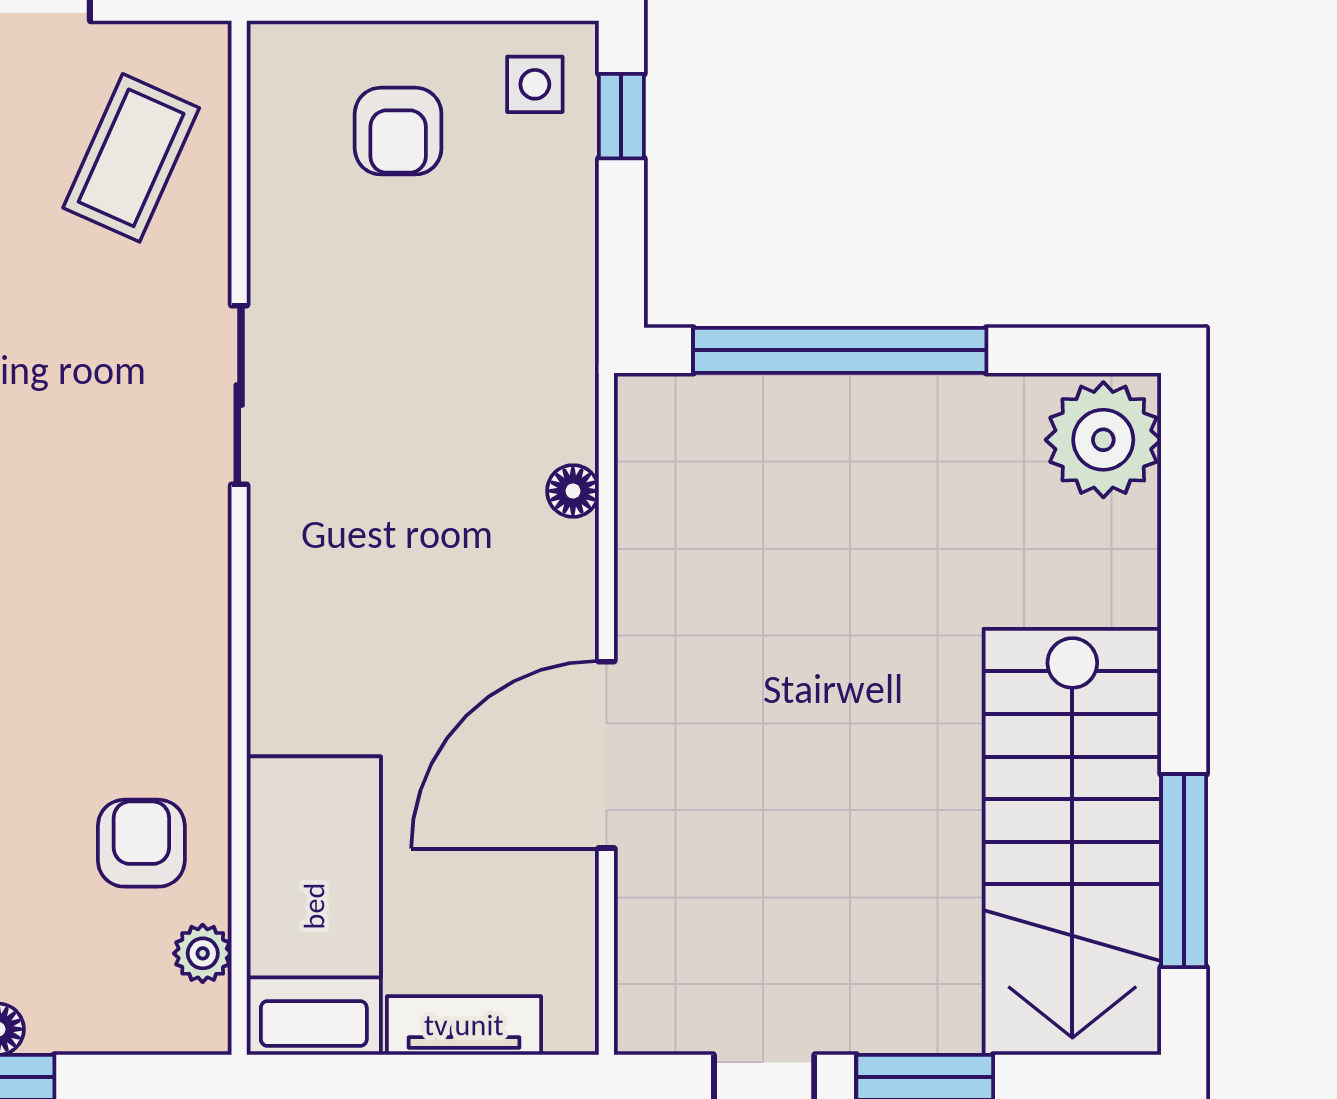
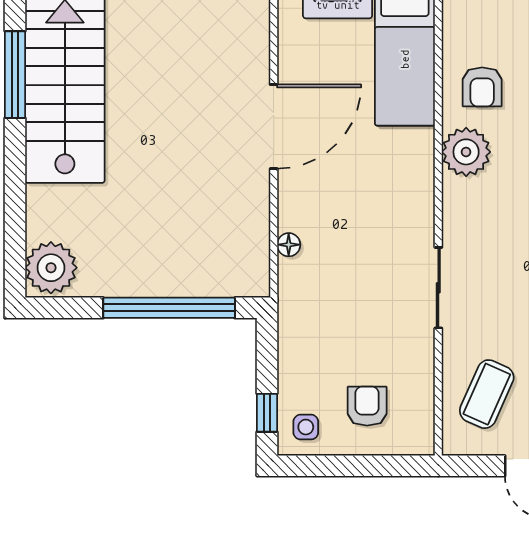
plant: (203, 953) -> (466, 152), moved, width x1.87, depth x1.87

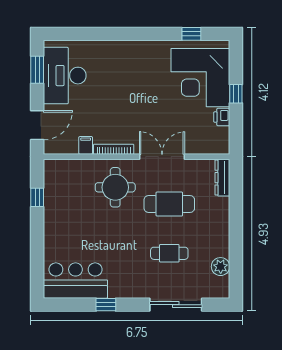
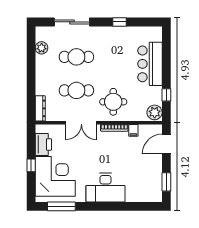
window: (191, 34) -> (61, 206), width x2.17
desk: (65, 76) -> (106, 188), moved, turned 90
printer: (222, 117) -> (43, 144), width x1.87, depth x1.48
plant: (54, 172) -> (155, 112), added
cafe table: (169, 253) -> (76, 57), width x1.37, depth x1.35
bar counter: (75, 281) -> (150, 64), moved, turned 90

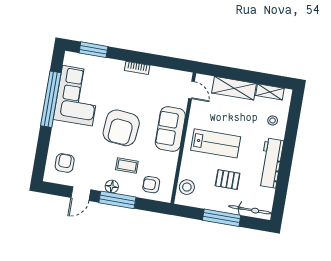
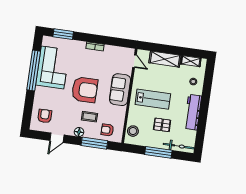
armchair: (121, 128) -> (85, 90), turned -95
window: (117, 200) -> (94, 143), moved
§ §
**YOUR OBJECTIVE**
Only an exact copy of the lines from the one with "window: (191, 34) -> (61, 206), width x2.17" through the last line of the data above is wanted, and no pictures.

**EXPECTED OUTPUT**
window: (191, 34) -> (61, 206), width x2.17
desk: (65, 76) -> (106, 188), moved, turned 90
printer: (222, 117) -> (43, 144), width x1.87, depth x1.48
plant: (54, 172) -> (155, 112), added
cafe table: (169, 253) -> (76, 57), width x1.37, depth x1.35
bar counter: (75, 281) -> (150, 64), moved, turned 90

armchair: (121, 128) -> (85, 90), turned -95
window: (117, 200) -> (94, 143), moved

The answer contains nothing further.